--- Task ---
The reply should contain every entry exactly as given, with no pictures in it.

━━━ Exercise data ━━━

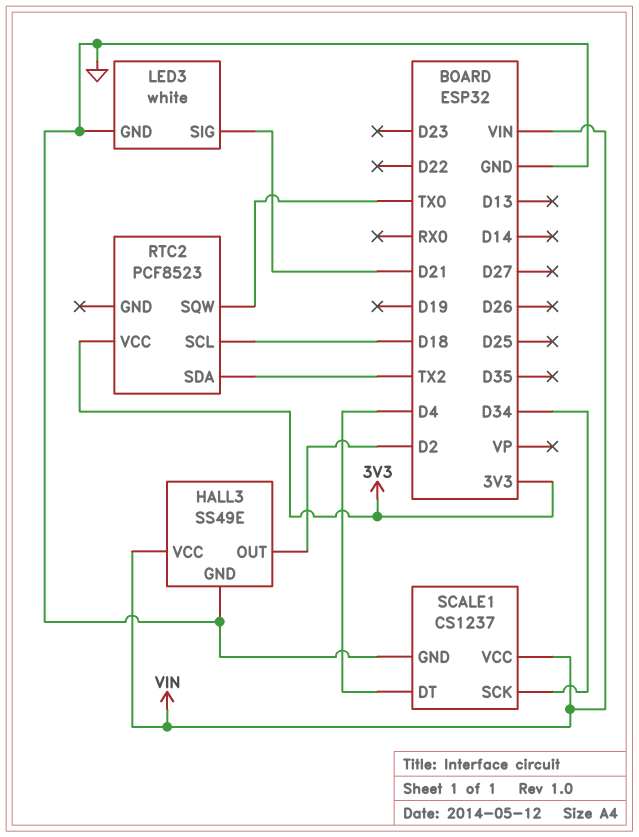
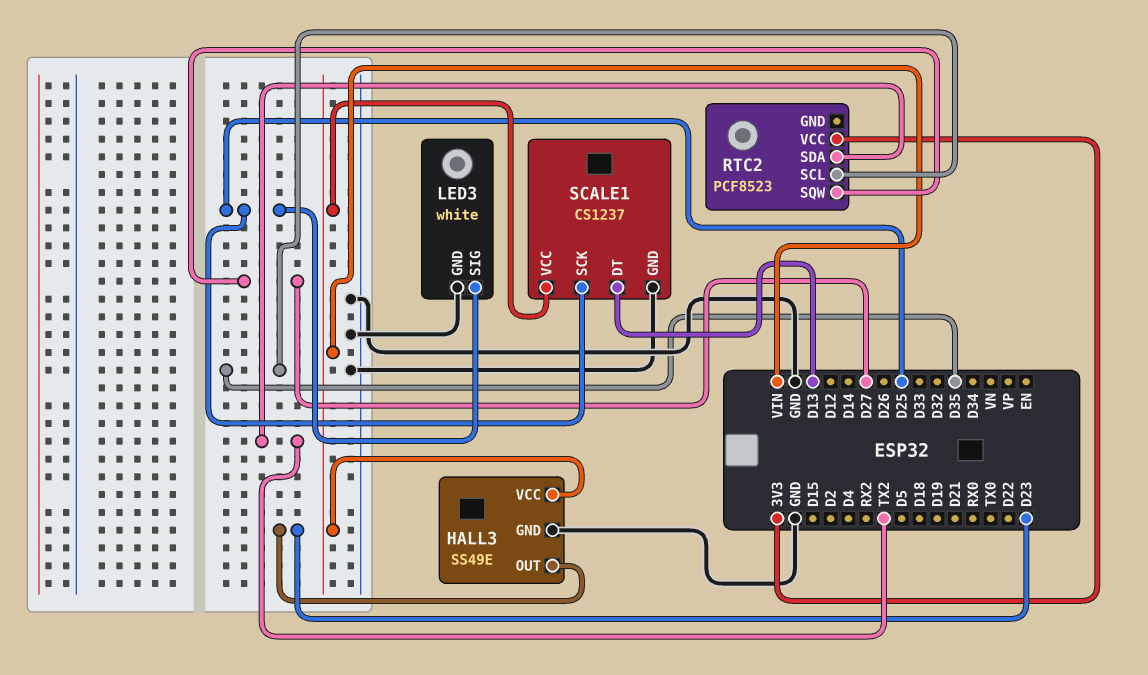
HALL3 pin OUT: D2 -> D23
LED3 pin SIG: D21 -> D25
RTC2 pin SCL: D18 -> D35
RTC2 pin SQW: TX0 -> D27
SCALE1 pin DT: D4 -> D13
SCALE1 pin SCK: D34 -> D25

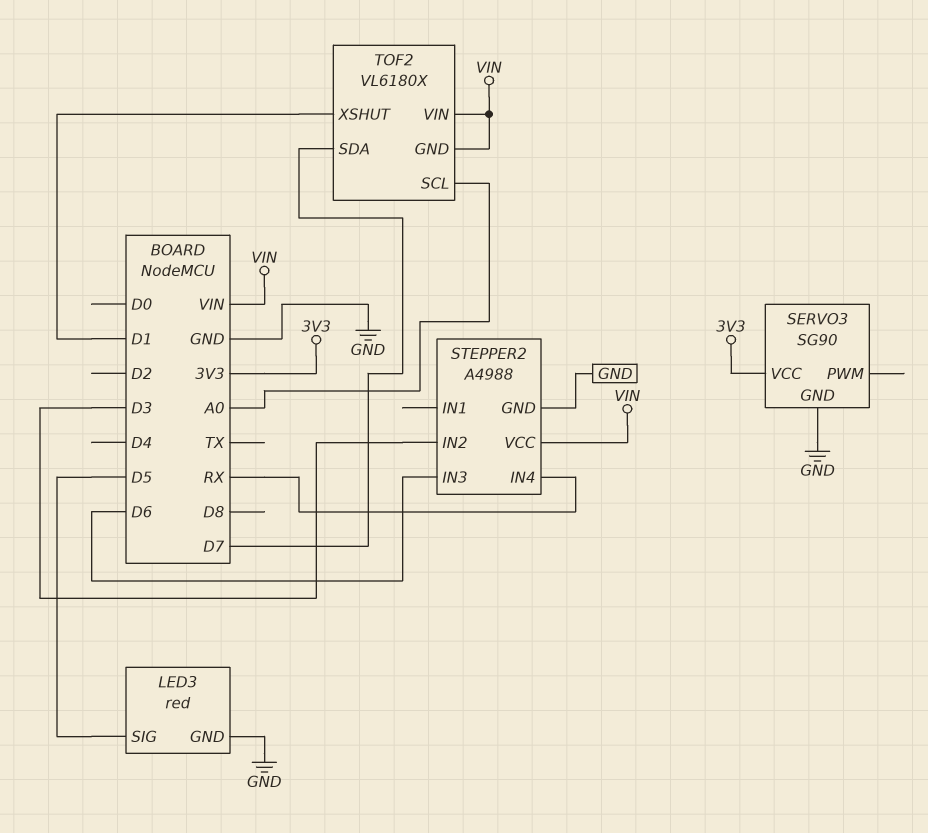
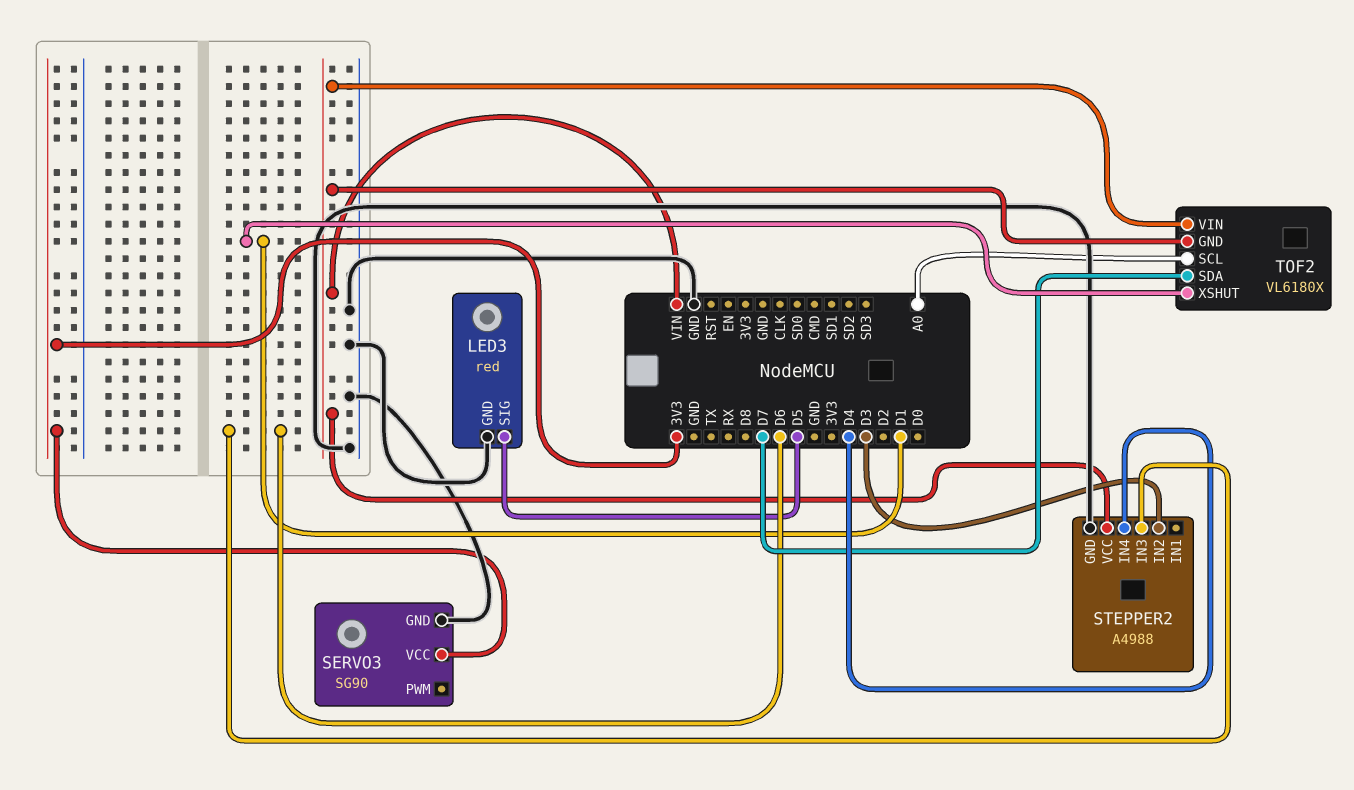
STEPPER2 pin IN4: RX -> D4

━━━

--- Written answer ---
HALL3 pin OUT: D2 -> D23
LED3 pin SIG: D21 -> D25
RTC2 pin SCL: D18 -> D35
RTC2 pin SQW: TX0 -> D27
SCALE1 pin DT: D4 -> D13
SCALE1 pin SCK: D34 -> D25

STEPPER2 pin IN4: RX -> D4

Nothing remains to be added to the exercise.